## Dataset records
• • • • •

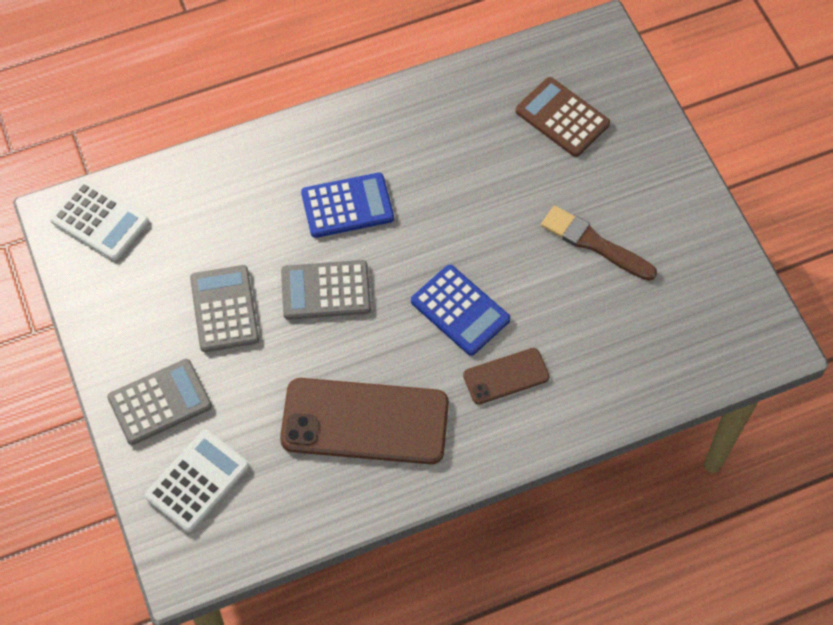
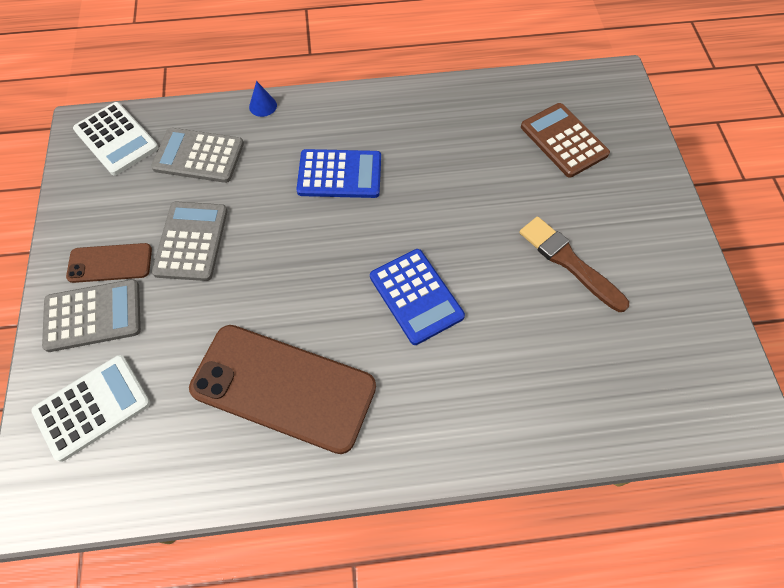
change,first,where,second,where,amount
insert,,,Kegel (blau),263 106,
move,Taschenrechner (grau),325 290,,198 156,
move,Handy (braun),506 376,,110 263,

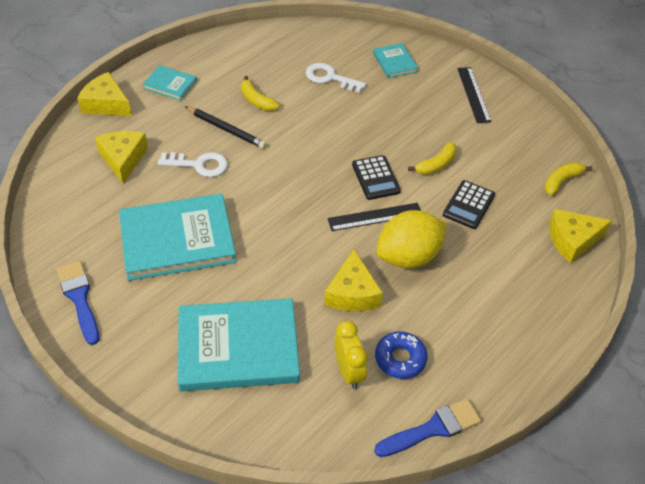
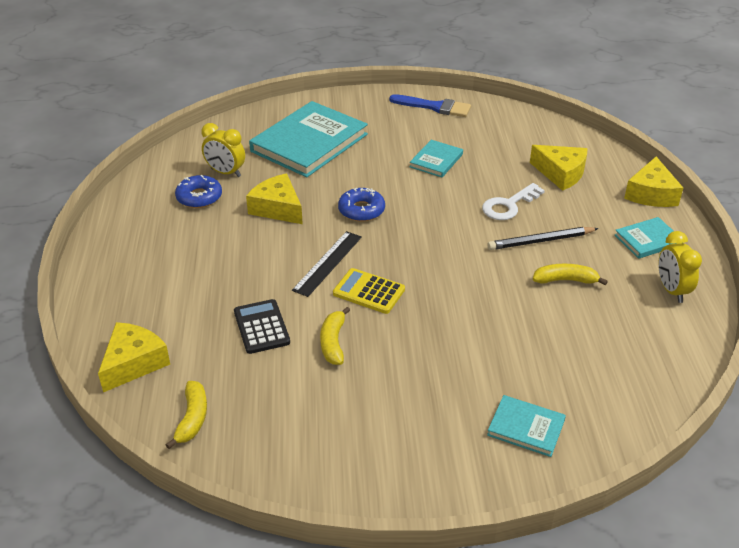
change,first,where,second,where,amount
delete,Schlüssel (weiß),330 78,,,
delete,Pinsel (blau),432 429,,,
delete,Zitrone (gelb),408 256,,,
delete,Lineal (schwarz),473 94,,,
insert,,,Donut (blau),361 210,
insert,,,Wecker (gelb),671 290,
recolor,Taschenrechner (schwarz),375 178,Taschenrechner (gelb),368 292,
rotate,Käse (gelb),106 104,,651 194,120 degrees clockwise
resize,Buch (türkis),177 240,,436 160,x0.48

• • • • •

Return the listing unchanged except for the pictures, which should be dropped.

change,first,where,second,where,amount
insert,,,Kegel (blau),263 106,
move,Taschenrechner (grau),325 290,,198 156,
move,Handy (braun),506 376,,110 263,

change,first,where,second,where,amount
delete,Schlüssel (weiß),330 78,,,
delete,Pinsel (blau),432 429,,,
delete,Zitrone (gelb),408 256,,,
delete,Lineal (schwarz),473 94,,,
insert,,,Donut (blau),361 210,
insert,,,Wecker (gelb),671 290,
recolor,Taschenrechner (schwarz),375 178,Taschenrechner (gelb),368 292,
rotate,Käse (gelb),106 104,,651 194,120 degrees clockwise
resize,Buch (türkis),177 240,,436 160,x0.48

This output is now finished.